**Assigned task**:
Report every line from the material that contains the word "degrees".

**Data records**:
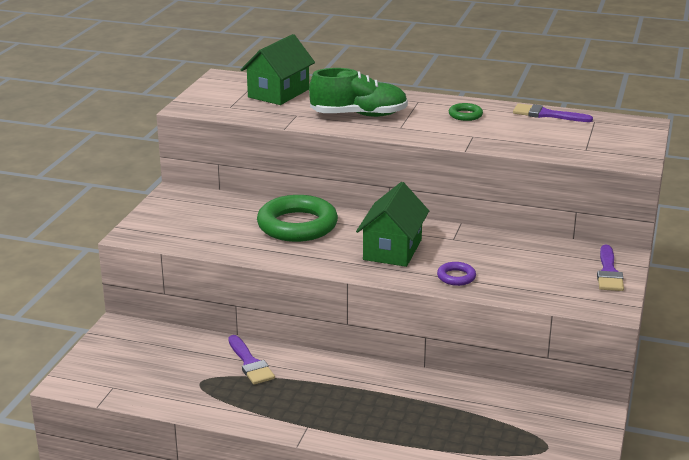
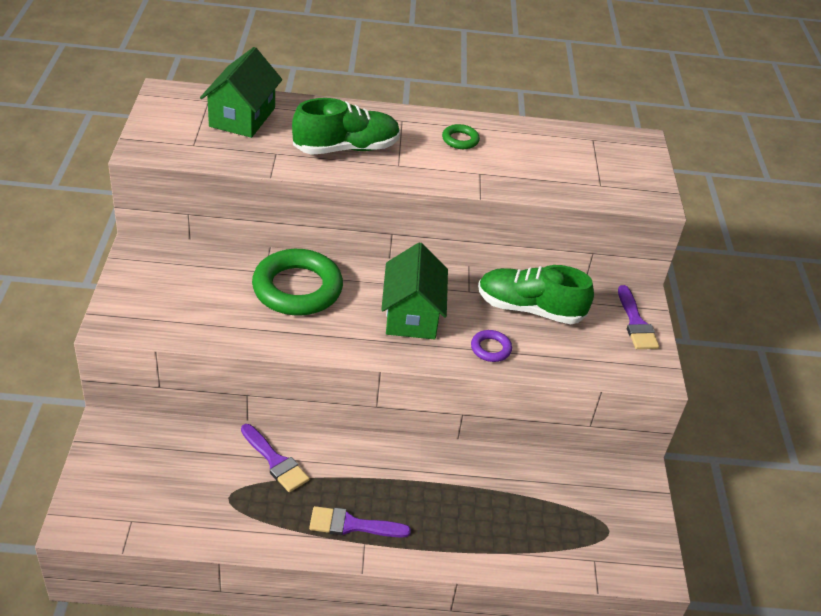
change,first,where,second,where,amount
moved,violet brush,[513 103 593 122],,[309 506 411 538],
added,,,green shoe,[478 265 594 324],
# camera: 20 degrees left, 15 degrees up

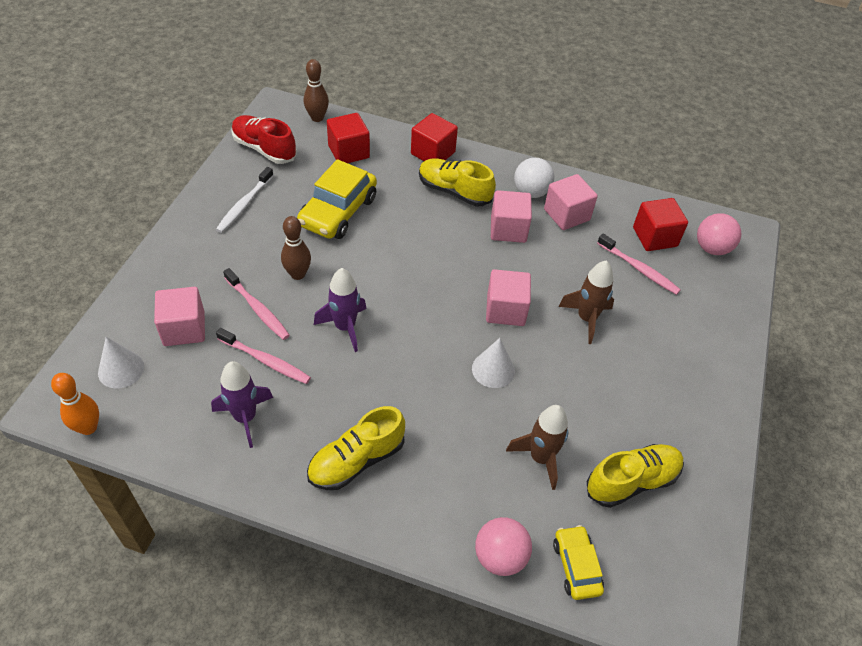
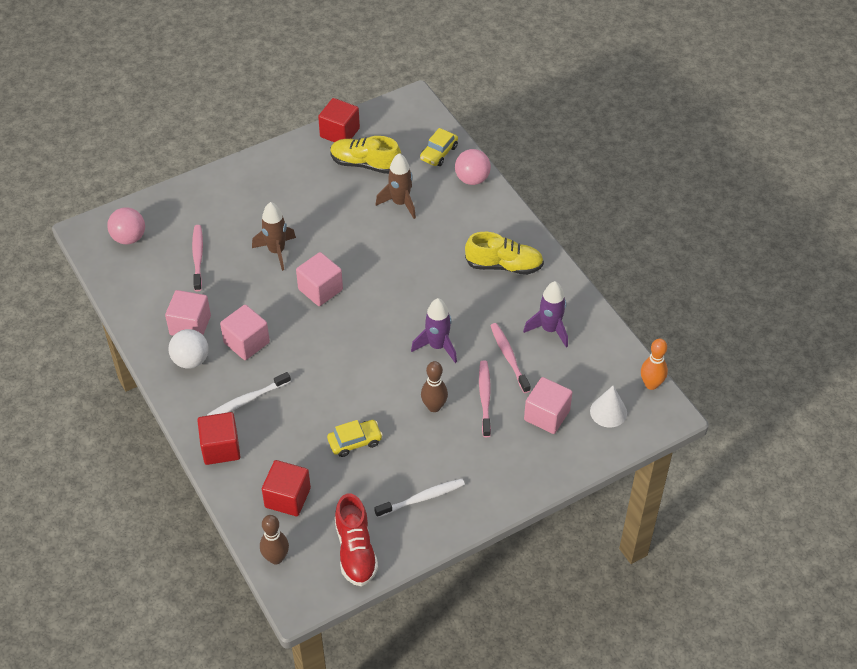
change,first,where,second,where,amount
replaced,bright yellow shoe,[419 158 496 206],white tooth brush,[207 372 291 416],
resized,bright yellow automobile,[297 159 377 239],,[327 420 383 457],x0.57
moved,scarlet cube,[633 198 688 251],,[318 98 360 142],
removed,white solid cone,[472 338 515 388],,,
# camera: 135 degrees left, 0 degrees up

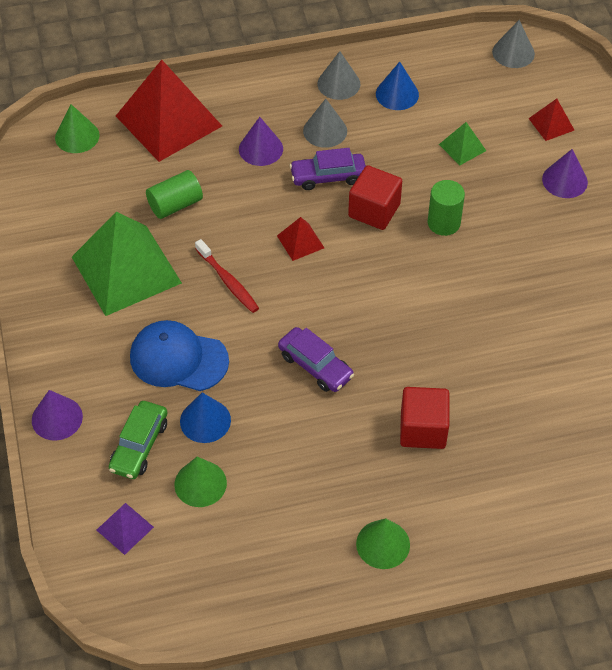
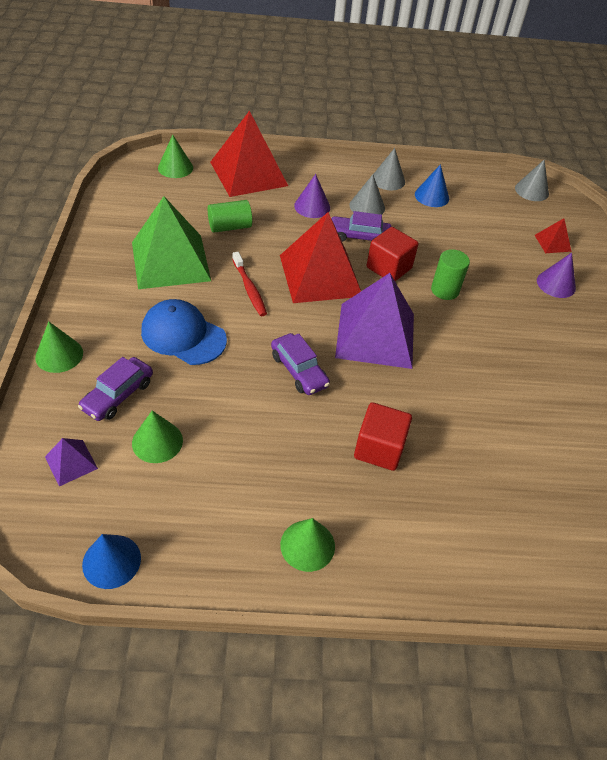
change,first,where,second,where,amount
removed,green pyramid,[439 122 486 165],,,
resized,scarlet pyramid,[277 217 324 261],,[280 212 361 303],x2.29
recoloured,violet solid cone,[32 390 83 441],green solid cone,[35 321 83 373],
moved,blue solid cone,[180 392 231 443],,[82 534 141 589],
recoloured,green automobile,[109 401 167 479],violet automobile,[78 357 153 421],
added,,,violet pyramid,[335 273 414 369],
# camera: 10 degrees right, 5 degrees down

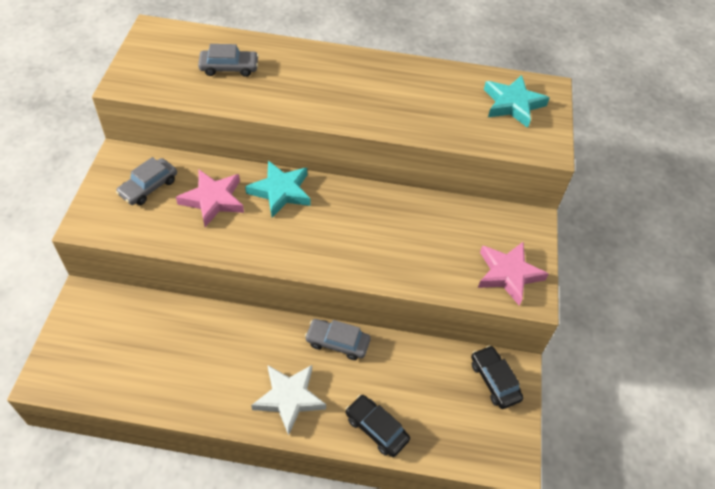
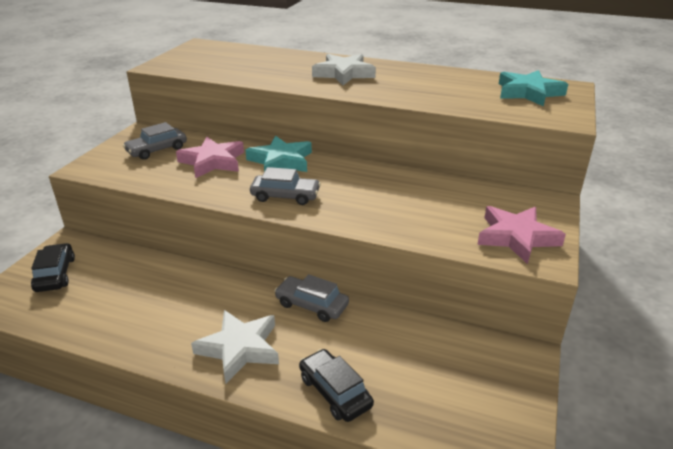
change,first,where,second,where,amount
moved,gray automobile,[198 44 259 77],,[250 167 321 205],
moved,jet-black automobile,[471 345 524 409],,[31 243 75 292],
added,,,white five-pointed star,[312 54 376 85],
# camera: 15 degrees right, 20 degrees down

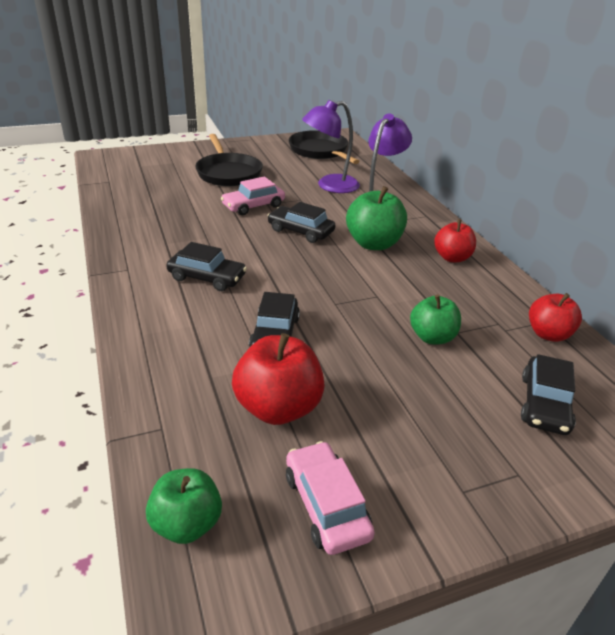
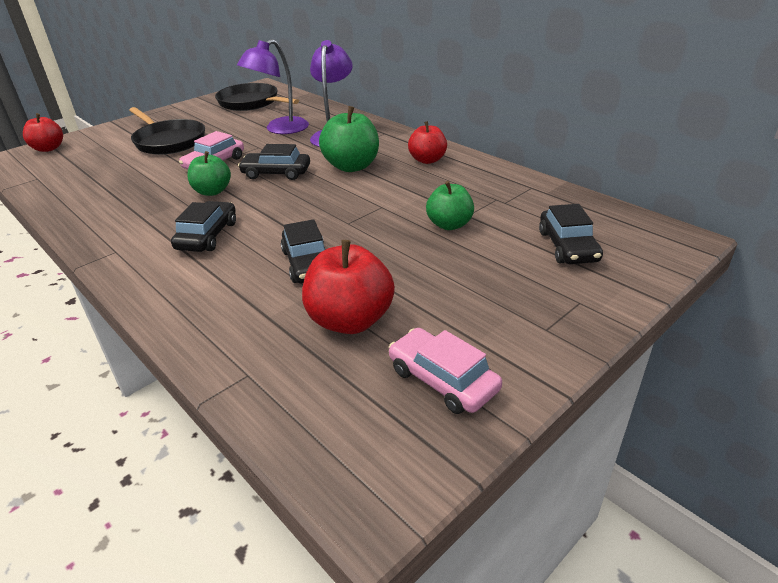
change,first,where,second,where,amount
turned,jet-black automobile,[166 242 247 291],,[171 201 236 252],75 degrees counterclockwise
moved,scarlet apple fruit,[529 293 582 342],,[23 113 63 152],
moved,green apple fruit,[146 468 222 544],,[187 151 231 196],
# camera: 20 degrees left, 0 degrees up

**Task result**:
# camera: 20 degrees left, 15 degrees up
# camera: 135 degrees left, 0 degrees up
# camera: 10 degrees right, 5 degrees down
# camera: 15 degrees right, 20 degrees down
turned,jet-black automobile,[166 242 247 291],,[171 201 236 252],75 degrees counterclockwise
# camera: 20 degrees left, 0 degrees up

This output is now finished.